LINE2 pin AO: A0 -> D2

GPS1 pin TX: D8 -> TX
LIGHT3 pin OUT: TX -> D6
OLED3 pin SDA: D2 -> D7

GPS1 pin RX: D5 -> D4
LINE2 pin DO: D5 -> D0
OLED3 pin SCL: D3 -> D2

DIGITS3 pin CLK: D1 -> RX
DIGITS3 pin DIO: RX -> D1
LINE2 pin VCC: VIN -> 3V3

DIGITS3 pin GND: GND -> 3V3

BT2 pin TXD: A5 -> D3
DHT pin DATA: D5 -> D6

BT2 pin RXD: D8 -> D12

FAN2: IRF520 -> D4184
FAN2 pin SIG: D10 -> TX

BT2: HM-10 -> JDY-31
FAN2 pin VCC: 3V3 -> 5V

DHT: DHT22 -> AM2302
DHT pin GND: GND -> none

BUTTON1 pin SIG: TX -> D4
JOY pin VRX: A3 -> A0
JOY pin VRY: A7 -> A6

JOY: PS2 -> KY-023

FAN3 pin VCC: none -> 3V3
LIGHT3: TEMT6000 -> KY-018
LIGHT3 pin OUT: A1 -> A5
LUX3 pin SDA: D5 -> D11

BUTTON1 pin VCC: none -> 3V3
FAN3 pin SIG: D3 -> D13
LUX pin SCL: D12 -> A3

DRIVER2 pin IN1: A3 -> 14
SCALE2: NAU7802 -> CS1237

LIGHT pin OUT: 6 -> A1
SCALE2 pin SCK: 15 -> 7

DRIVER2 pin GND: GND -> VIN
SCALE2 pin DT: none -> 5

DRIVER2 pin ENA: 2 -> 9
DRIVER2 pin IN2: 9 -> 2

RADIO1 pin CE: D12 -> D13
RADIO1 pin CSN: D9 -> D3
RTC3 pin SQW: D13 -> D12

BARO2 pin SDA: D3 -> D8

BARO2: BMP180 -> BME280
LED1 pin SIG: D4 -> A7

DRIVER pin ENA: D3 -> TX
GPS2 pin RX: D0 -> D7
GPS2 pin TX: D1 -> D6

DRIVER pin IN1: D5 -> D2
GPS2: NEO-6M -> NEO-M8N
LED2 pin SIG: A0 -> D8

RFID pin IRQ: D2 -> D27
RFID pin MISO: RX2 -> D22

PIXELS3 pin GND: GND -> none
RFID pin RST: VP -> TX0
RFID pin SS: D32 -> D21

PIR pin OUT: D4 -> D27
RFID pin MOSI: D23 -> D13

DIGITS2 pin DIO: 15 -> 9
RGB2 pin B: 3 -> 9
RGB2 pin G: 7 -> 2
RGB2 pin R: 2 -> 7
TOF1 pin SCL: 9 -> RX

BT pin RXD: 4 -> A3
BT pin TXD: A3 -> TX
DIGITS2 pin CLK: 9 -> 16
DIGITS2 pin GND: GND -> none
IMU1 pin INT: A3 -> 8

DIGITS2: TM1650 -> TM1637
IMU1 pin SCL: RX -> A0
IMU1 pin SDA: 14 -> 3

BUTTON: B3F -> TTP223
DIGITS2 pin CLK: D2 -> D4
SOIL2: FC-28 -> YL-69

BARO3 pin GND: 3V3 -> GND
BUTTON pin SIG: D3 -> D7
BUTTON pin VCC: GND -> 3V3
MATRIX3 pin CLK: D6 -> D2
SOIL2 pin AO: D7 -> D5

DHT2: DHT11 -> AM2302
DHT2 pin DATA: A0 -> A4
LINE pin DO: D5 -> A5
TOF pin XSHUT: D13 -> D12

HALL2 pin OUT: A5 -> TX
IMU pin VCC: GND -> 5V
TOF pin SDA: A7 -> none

=-=-=

All of the material above should be printed exactly as it appears.

COMPLETED TASK:
LINE2 pin AO: A0 -> D2

GPS1 pin TX: D8 -> TX
LIGHT3 pin OUT: TX -> D6
OLED3 pin SDA: D2 -> D7

GPS1 pin RX: D5 -> D4
LINE2 pin DO: D5 -> D0
OLED3 pin SCL: D3 -> D2

DIGITS3 pin CLK: D1 -> RX
DIGITS3 pin DIO: RX -> D1
LINE2 pin VCC: VIN -> 3V3

DIGITS3 pin GND: GND -> 3V3

BT2 pin TXD: A5 -> D3
DHT pin DATA: D5 -> D6

BT2 pin RXD: D8 -> D12

FAN2: IRF520 -> D4184
FAN2 pin SIG: D10 -> TX

BT2: HM-10 -> JDY-31
FAN2 pin VCC: 3V3 -> 5V

DHT: DHT22 -> AM2302
DHT pin GND: GND -> none

BUTTON1 pin SIG: TX -> D4
JOY pin VRX: A3 -> A0
JOY pin VRY: A7 -> A6

JOY: PS2 -> KY-023

FAN3 pin VCC: none -> 3V3
LIGHT3: TEMT6000 -> KY-018
LIGHT3 pin OUT: A1 -> A5
LUX3 pin SDA: D5 -> D11

BUTTON1 pin VCC: none -> 3V3
FAN3 pin SIG: D3 -> D13
LUX pin SCL: D12 -> A3

DRIVER2 pin IN1: A3 -> 14
SCALE2: NAU7802 -> CS1237

LIGHT pin OUT: 6 -> A1
SCALE2 pin SCK: 15 -> 7

DRIVER2 pin GND: GND -> VIN
SCALE2 pin DT: none -> 5

DRIVER2 pin ENA: 2 -> 9
DRIVER2 pin IN2: 9 -> 2

RADIO1 pin CE: D12 -> D13
RADIO1 pin CSN: D9 -> D3
RTC3 pin SQW: D13 -> D12

BARO2 pin SDA: D3 -> D8

BARO2: BMP180 -> BME280
LED1 pin SIG: D4 -> A7

DRIVER pin ENA: D3 -> TX
GPS2 pin RX: D0 -> D7
GPS2 pin TX: D1 -> D6

DRIVER pin IN1: D5 -> D2
GPS2: NEO-6M -> NEO-M8N
LED2 pin SIG: A0 -> D8

RFID pin IRQ: D2 -> D27
RFID pin MISO: RX2 -> D22

PIXELS3 pin GND: GND -> none
RFID pin RST: VP -> TX0
RFID pin SS: D32 -> D21

PIR pin OUT: D4 -> D27
RFID pin MOSI: D23 -> D13

DIGITS2 pin DIO: 15 -> 9
RGB2 pin B: 3 -> 9
RGB2 pin G: 7 -> 2
RGB2 pin R: 2 -> 7
TOF1 pin SCL: 9 -> RX

BT pin RXD: 4 -> A3
BT pin TXD: A3 -> TX
DIGITS2 pin CLK: 9 -> 16
DIGITS2 pin GND: GND -> none
IMU1 pin INT: A3 -> 8

DIGITS2: TM1650 -> TM1637
IMU1 pin SCL: RX -> A0
IMU1 pin SDA: 14 -> 3

BUTTON: B3F -> TTP223
DIGITS2 pin CLK: D2 -> D4
SOIL2: FC-28 -> YL-69

BARO3 pin GND: 3V3 -> GND
BUTTON pin SIG: D3 -> D7
BUTTON pin VCC: GND -> 3V3
MATRIX3 pin CLK: D6 -> D2
SOIL2 pin AO: D7 -> D5

DHT2: DHT11 -> AM2302
DHT2 pin DATA: A0 -> A4
LINE pin DO: D5 -> A5
TOF pin XSHUT: D13 -> D12

HALL2 pin OUT: A5 -> TX
IMU pin VCC: GND -> 5V
TOF pin SDA: A7 -> none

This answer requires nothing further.